**Records supplied**
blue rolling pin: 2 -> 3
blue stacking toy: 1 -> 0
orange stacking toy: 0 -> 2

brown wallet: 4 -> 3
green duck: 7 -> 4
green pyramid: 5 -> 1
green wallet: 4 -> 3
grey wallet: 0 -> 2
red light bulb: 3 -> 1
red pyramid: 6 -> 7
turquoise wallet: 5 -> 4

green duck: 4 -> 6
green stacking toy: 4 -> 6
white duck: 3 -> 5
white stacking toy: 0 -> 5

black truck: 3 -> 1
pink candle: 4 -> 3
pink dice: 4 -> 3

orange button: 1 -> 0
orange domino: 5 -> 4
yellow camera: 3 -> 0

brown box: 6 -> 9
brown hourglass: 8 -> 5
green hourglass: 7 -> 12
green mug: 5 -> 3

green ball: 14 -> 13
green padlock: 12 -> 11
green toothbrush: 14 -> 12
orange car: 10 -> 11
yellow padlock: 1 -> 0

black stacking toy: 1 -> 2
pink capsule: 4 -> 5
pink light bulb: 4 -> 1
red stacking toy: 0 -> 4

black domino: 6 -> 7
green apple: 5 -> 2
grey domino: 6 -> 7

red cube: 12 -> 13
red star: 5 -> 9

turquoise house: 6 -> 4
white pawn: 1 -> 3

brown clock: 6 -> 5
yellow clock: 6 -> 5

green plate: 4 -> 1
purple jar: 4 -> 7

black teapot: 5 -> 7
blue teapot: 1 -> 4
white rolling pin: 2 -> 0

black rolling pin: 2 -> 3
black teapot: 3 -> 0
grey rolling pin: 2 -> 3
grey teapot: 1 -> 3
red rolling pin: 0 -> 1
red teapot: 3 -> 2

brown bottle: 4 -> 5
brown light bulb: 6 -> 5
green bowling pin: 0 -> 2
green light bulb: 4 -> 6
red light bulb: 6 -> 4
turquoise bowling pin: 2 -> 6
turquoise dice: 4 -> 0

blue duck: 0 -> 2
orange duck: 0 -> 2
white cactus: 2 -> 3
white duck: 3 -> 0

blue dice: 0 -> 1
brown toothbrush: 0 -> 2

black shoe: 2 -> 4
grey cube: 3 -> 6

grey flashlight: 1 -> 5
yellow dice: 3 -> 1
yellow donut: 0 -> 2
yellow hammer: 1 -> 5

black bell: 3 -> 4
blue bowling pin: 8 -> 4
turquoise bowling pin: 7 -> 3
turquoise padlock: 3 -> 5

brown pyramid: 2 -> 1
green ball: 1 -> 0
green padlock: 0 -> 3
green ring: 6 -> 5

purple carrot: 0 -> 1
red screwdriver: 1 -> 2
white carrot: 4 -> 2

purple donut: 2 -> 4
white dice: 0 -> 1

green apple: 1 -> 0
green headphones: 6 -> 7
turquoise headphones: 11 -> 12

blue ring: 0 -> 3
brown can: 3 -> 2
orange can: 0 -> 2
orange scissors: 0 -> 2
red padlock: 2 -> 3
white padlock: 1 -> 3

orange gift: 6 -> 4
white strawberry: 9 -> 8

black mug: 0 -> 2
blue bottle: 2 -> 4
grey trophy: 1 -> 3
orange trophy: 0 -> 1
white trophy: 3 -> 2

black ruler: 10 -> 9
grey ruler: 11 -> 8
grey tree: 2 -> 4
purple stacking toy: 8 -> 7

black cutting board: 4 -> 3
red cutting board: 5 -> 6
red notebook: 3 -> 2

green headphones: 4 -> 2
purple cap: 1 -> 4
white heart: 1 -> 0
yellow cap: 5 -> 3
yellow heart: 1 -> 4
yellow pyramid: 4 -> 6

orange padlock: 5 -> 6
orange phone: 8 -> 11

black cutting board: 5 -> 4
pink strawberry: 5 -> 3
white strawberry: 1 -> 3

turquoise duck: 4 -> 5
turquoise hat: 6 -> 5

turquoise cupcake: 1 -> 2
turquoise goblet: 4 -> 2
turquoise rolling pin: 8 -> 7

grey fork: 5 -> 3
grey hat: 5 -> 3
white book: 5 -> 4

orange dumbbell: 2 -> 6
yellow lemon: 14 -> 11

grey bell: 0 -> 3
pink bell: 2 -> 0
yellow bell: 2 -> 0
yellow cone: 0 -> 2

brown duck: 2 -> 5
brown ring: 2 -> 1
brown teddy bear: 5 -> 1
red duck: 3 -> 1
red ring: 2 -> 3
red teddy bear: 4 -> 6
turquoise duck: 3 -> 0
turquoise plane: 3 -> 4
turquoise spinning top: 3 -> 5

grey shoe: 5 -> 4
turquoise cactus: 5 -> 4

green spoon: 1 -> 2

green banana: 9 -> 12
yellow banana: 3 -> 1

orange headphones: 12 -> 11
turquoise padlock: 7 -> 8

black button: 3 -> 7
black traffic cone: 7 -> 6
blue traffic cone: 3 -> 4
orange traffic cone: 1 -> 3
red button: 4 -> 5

**Requirement**
Using the data above, print every record exactly as shown.

**Answer to the exercise**
blue rolling pin: 2 -> 3
blue stacking toy: 1 -> 0
orange stacking toy: 0 -> 2

brown wallet: 4 -> 3
green duck: 7 -> 4
green pyramid: 5 -> 1
green wallet: 4 -> 3
grey wallet: 0 -> 2
red light bulb: 3 -> 1
red pyramid: 6 -> 7
turquoise wallet: 5 -> 4

green duck: 4 -> 6
green stacking toy: 4 -> 6
white duck: 3 -> 5
white stacking toy: 0 -> 5

black truck: 3 -> 1
pink candle: 4 -> 3
pink dice: 4 -> 3

orange button: 1 -> 0
orange domino: 5 -> 4
yellow camera: 3 -> 0

brown box: 6 -> 9
brown hourglass: 8 -> 5
green hourglass: 7 -> 12
green mug: 5 -> 3

green ball: 14 -> 13
green padlock: 12 -> 11
green toothbrush: 14 -> 12
orange car: 10 -> 11
yellow padlock: 1 -> 0

black stacking toy: 1 -> 2
pink capsule: 4 -> 5
pink light bulb: 4 -> 1
red stacking toy: 0 -> 4

black domino: 6 -> 7
green apple: 5 -> 2
grey domino: 6 -> 7

red cube: 12 -> 13
red star: 5 -> 9

turquoise house: 6 -> 4
white pawn: 1 -> 3

brown clock: 6 -> 5
yellow clock: 6 -> 5

green plate: 4 -> 1
purple jar: 4 -> 7

black teapot: 5 -> 7
blue teapot: 1 -> 4
white rolling pin: 2 -> 0

black rolling pin: 2 -> 3
black teapot: 3 -> 0
grey rolling pin: 2 -> 3
grey teapot: 1 -> 3
red rolling pin: 0 -> 1
red teapot: 3 -> 2

brown bottle: 4 -> 5
brown light bulb: 6 -> 5
green bowling pin: 0 -> 2
green light bulb: 4 -> 6
red light bulb: 6 -> 4
turquoise bowling pin: 2 -> 6
turquoise dice: 4 -> 0

blue duck: 0 -> 2
orange duck: 0 -> 2
white cactus: 2 -> 3
white duck: 3 -> 0

blue dice: 0 -> 1
brown toothbrush: 0 -> 2

black shoe: 2 -> 4
grey cube: 3 -> 6

grey flashlight: 1 -> 5
yellow dice: 3 -> 1
yellow donut: 0 -> 2
yellow hammer: 1 -> 5

black bell: 3 -> 4
blue bowling pin: 8 -> 4
turquoise bowling pin: 7 -> 3
turquoise padlock: 3 -> 5

brown pyramid: 2 -> 1
green ball: 1 -> 0
green padlock: 0 -> 3
green ring: 6 -> 5

purple carrot: 0 -> 1
red screwdriver: 1 -> 2
white carrot: 4 -> 2

purple donut: 2 -> 4
white dice: 0 -> 1

green apple: 1 -> 0
green headphones: 6 -> 7
turquoise headphones: 11 -> 12

blue ring: 0 -> 3
brown can: 3 -> 2
orange can: 0 -> 2
orange scissors: 0 -> 2
red padlock: 2 -> 3
white padlock: 1 -> 3

orange gift: 6 -> 4
white strawberry: 9 -> 8

black mug: 0 -> 2
blue bottle: 2 -> 4
grey trophy: 1 -> 3
orange trophy: 0 -> 1
white trophy: 3 -> 2

black ruler: 10 -> 9
grey ruler: 11 -> 8
grey tree: 2 -> 4
purple stacking toy: 8 -> 7

black cutting board: 4 -> 3
red cutting board: 5 -> 6
red notebook: 3 -> 2

green headphones: 4 -> 2
purple cap: 1 -> 4
white heart: 1 -> 0
yellow cap: 5 -> 3
yellow heart: 1 -> 4
yellow pyramid: 4 -> 6

orange padlock: 5 -> 6
orange phone: 8 -> 11

black cutting board: 5 -> 4
pink strawberry: 5 -> 3
white strawberry: 1 -> 3

turquoise duck: 4 -> 5
turquoise hat: 6 -> 5

turquoise cupcake: 1 -> 2
turquoise goblet: 4 -> 2
turquoise rolling pin: 8 -> 7

grey fork: 5 -> 3
grey hat: 5 -> 3
white book: 5 -> 4

orange dumbbell: 2 -> 6
yellow lemon: 14 -> 11

grey bell: 0 -> 3
pink bell: 2 -> 0
yellow bell: 2 -> 0
yellow cone: 0 -> 2

brown duck: 2 -> 5
brown ring: 2 -> 1
brown teddy bear: 5 -> 1
red duck: 3 -> 1
red ring: 2 -> 3
red teddy bear: 4 -> 6
turquoise duck: 3 -> 0
turquoise plane: 3 -> 4
turquoise spinning top: 3 -> 5

grey shoe: 5 -> 4
turquoise cactus: 5 -> 4

green spoon: 1 -> 2

green banana: 9 -> 12
yellow banana: 3 -> 1

orange headphones: 12 -> 11
turquoise padlock: 7 -> 8

black button: 3 -> 7
black traffic cone: 7 -> 6
blue traffic cone: 3 -> 4
orange traffic cone: 1 -> 3
red button: 4 -> 5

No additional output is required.